_PROBLEM DESCRIPTION_
Exactly the lines from the top of the records below through the one containing "R1: 30k (+9V, NET10) -> 30k (GND, NET6)" must be set down, with no line added or dropped.

_INPUT_
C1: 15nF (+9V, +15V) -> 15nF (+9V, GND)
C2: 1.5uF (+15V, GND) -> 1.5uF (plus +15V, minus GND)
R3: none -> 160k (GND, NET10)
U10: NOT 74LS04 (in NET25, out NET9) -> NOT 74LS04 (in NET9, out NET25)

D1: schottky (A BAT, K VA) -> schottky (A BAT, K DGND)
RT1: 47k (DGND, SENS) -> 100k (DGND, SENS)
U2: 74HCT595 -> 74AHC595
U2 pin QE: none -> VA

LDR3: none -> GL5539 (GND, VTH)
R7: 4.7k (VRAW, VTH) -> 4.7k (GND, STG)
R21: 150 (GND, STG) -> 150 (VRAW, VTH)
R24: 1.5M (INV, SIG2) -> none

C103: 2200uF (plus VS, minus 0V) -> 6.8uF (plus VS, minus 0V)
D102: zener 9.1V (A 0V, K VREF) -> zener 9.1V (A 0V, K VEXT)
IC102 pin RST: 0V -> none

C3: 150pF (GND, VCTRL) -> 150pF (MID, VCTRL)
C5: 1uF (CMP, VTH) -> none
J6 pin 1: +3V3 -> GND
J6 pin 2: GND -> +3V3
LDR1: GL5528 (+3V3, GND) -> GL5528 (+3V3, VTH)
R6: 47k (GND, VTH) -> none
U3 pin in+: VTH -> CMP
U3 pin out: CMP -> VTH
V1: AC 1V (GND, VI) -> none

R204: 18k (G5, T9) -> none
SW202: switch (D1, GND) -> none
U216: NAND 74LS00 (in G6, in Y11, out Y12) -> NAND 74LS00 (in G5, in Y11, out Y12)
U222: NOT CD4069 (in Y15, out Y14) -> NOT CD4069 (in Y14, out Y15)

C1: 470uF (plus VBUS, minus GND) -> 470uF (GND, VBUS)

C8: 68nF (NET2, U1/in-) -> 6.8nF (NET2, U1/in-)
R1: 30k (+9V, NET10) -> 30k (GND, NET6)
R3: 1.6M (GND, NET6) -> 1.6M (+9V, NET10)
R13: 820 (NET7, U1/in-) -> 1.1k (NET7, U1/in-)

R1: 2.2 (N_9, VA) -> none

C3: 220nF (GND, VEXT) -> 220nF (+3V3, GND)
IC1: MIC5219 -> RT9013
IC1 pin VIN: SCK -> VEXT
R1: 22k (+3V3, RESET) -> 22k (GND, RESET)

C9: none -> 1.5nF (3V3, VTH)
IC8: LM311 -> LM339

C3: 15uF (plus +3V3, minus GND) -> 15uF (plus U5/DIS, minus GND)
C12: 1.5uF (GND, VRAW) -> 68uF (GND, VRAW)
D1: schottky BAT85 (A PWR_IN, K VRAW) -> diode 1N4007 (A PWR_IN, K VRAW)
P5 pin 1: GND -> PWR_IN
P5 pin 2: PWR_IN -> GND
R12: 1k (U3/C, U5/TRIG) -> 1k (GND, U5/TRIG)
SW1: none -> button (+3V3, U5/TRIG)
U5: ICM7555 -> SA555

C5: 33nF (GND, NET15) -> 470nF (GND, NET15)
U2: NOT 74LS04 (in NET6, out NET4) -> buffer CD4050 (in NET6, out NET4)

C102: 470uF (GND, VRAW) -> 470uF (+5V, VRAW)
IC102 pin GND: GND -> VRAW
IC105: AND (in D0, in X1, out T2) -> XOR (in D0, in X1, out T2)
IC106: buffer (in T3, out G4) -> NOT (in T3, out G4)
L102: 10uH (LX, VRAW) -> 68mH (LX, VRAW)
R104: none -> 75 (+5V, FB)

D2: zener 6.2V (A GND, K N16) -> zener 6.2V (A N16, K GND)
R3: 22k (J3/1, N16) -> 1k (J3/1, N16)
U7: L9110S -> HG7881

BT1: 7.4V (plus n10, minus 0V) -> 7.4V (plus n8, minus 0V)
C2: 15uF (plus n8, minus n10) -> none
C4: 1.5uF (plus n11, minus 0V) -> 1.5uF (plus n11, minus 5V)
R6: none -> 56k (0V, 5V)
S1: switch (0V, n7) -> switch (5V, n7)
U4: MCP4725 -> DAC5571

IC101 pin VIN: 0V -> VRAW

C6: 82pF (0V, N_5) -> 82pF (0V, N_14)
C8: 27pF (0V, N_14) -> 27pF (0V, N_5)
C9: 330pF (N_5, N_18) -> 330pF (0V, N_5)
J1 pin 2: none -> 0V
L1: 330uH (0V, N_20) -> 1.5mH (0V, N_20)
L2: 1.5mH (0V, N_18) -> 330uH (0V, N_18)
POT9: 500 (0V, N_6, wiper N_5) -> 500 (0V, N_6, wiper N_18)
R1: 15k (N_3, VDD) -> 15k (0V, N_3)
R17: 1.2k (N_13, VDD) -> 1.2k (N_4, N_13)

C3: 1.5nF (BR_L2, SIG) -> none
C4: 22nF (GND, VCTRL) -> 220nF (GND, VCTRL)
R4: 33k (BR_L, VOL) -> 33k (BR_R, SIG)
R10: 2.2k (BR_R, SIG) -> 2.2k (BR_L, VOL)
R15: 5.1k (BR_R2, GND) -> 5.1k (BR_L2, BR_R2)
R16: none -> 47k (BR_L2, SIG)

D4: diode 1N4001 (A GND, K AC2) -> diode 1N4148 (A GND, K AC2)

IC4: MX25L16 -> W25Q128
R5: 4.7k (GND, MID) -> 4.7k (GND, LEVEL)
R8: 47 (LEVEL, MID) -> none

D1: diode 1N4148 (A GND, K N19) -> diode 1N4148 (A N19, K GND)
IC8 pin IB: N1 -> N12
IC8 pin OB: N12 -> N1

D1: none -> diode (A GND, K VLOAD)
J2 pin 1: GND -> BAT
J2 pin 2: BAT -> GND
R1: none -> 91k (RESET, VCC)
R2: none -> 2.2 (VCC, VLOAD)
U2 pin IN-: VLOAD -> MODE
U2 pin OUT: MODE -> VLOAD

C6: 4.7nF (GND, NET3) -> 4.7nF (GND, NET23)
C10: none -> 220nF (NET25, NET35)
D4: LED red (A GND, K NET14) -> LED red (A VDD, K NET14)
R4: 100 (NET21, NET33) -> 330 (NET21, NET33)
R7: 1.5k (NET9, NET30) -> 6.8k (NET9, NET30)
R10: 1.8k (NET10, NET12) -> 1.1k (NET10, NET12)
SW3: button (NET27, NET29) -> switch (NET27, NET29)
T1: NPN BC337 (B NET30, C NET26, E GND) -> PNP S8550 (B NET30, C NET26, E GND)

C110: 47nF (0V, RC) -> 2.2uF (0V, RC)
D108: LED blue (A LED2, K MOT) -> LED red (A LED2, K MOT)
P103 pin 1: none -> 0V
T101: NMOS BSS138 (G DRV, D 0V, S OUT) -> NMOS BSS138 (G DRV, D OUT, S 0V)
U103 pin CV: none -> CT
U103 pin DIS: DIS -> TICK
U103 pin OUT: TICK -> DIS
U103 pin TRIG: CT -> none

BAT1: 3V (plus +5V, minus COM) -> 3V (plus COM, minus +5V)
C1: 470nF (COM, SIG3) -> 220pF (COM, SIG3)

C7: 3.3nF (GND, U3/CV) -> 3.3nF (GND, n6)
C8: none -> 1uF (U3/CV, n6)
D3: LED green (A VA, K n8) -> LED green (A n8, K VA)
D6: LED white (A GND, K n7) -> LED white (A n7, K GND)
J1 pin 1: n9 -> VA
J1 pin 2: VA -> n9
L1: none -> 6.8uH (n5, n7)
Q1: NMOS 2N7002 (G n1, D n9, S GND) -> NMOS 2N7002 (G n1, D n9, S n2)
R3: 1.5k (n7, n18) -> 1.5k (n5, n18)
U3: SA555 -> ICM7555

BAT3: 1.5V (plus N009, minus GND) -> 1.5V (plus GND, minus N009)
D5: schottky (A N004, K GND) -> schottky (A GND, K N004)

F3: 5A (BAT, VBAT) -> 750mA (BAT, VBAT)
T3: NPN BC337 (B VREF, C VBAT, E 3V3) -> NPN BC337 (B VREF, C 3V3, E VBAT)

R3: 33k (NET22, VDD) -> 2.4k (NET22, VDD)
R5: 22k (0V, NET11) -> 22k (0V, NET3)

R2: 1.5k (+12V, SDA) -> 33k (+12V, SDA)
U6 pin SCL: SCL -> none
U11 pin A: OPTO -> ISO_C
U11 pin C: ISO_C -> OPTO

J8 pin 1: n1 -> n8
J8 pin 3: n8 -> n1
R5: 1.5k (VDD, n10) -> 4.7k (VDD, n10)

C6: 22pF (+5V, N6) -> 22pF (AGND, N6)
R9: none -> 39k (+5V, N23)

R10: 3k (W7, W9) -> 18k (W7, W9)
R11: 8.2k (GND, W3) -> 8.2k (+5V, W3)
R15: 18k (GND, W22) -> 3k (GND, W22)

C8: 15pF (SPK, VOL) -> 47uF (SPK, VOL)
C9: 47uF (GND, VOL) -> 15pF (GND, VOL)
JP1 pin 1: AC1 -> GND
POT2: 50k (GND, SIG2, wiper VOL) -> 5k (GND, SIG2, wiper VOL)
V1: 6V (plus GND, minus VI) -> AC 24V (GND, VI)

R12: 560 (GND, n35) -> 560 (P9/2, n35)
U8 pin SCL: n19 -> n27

_RESPONSE TO THE TASK_
C1: 15nF (+9V, +15V) -> 15nF (+9V, GND)
C2: 1.5uF (+15V, GND) -> 1.5uF (plus +15V, minus GND)
R3: none -> 160k (GND, NET10)
U10: NOT 74LS04 (in NET25, out NET9) -> NOT 74LS04 (in NET9, out NET25)

D1: schottky (A BAT, K VA) -> schottky (A BAT, K DGND)
RT1: 47k (DGND, SENS) -> 100k (DGND, SENS)
U2: 74HCT595 -> 74AHC595
U2 pin QE: none -> VA

LDR3: none -> GL5539 (GND, VTH)
R7: 4.7k (VRAW, VTH) -> 4.7k (GND, STG)
R21: 150 (GND, STG) -> 150 (VRAW, VTH)
R24: 1.5M (INV, SIG2) -> none

C103: 2200uF (plus VS, minus 0V) -> 6.8uF (plus VS, minus 0V)
D102: zener 9.1V (A 0V, K VREF) -> zener 9.1V (A 0V, K VEXT)
IC102 pin RST: 0V -> none

C3: 150pF (GND, VCTRL) -> 150pF (MID, VCTRL)
C5: 1uF (CMP, VTH) -> none
J6 pin 1: +3V3 -> GND
J6 pin 2: GND -> +3V3
LDR1: GL5528 (+3V3, GND) -> GL5528 (+3V3, VTH)
R6: 47k (GND, VTH) -> none
U3 pin in+: VTH -> CMP
U3 pin out: CMP -> VTH
V1: AC 1V (GND, VI) -> none

R204: 18k (G5, T9) -> none
SW202: switch (D1, GND) -> none
U216: NAND 74LS00 (in G6, in Y11, out Y12) -> NAND 74LS00 (in G5, in Y11, out Y12)
U222: NOT CD4069 (in Y15, out Y14) -> NOT CD4069 (in Y14, out Y15)

C1: 470uF (plus VBUS, minus GND) -> 470uF (GND, VBUS)

C8: 68nF (NET2, U1/in-) -> 6.8nF (NET2, U1/in-)
R1: 30k (+9V, NET10) -> 30k (GND, NET6)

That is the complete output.